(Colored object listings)
══════
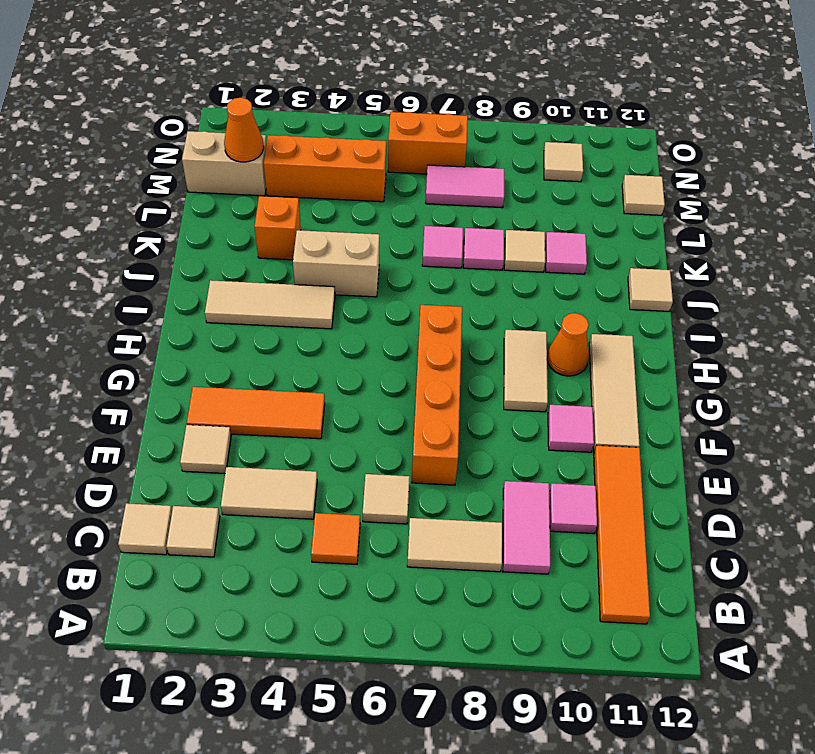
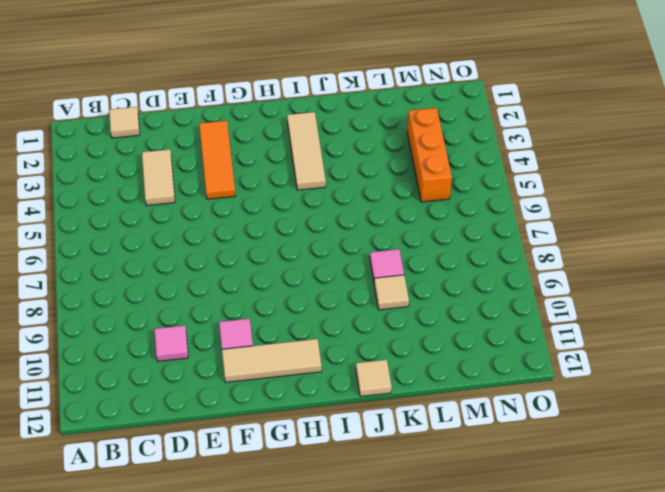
none -> orange 1x4 tile [594,446,650,624]
none -> tan 1x1 tile [166,506,220,557]
none -> orange 1x1 tile [311,513,360,564]
none -> tan 1x2 tile [407,518,502,572]

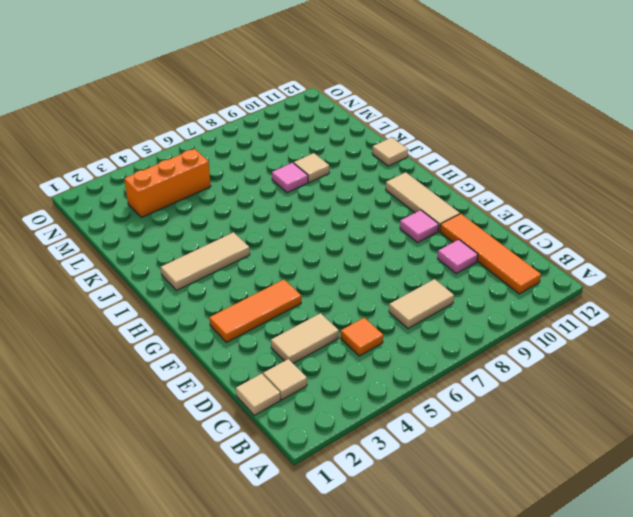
none -> pink 1x2 tile [503,481,550,574]
none -> tan 1x1 tile [363,474,410,524]
none -> tan 1x1 tile [180,425,231,473]
none -> orange 1x4 brick [412,305,462,485]

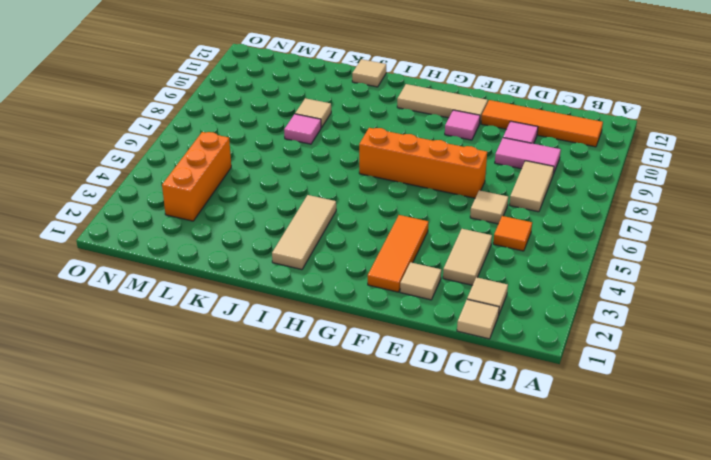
none -> tan 1x2 tile [504,330,548,412]
none -> orange 1x1 cone [547,313,589,376]
none -> tan 1x2 brick [293,230,379,297]
none -> orange 1x1 brick [255,196,301,260]

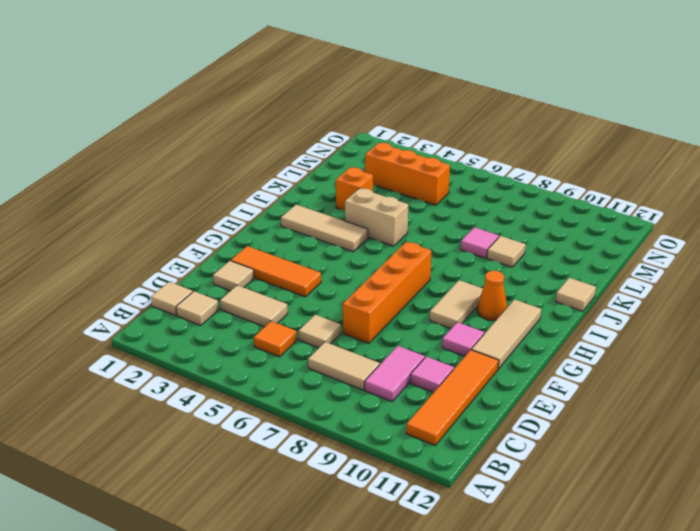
none -> pink 1x1 tile [422,226,463,268]
none -> pink 1x1 tile [545,232,587,274]
none -> tan 1x2 brick [182,131,267,196]
none -> pink 1x2 tile [426,165,504,208]

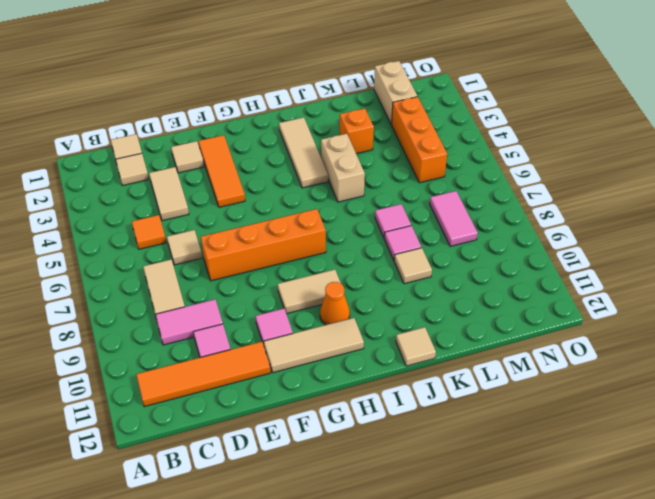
none -> pink 1x1 tile [545,232,587,274]
none -> tan 1x1 tile [622,175,665,215]
none -> orange 1x2 brick [388,112,468,174]
none -> tan 1x1 tile [544,142,583,182]

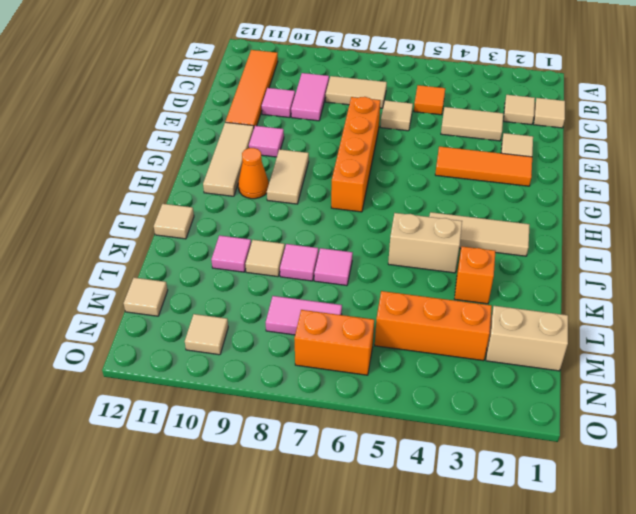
none -> orange 1x1 cone [224,98,264,162]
══════
### Problem statement
Wherever the string "pink" appears in a line above, copy that line.

### Response to this exercise
none -> pink 1x2 tile [503,481,550,574]
none -> pink 1x1 tile [422,226,463,268]
none -> pink 1x1 tile [545,232,587,274]
none -> pink 1x2 tile [426,165,504,208]
none -> pink 1x1 tile [545,232,587,274]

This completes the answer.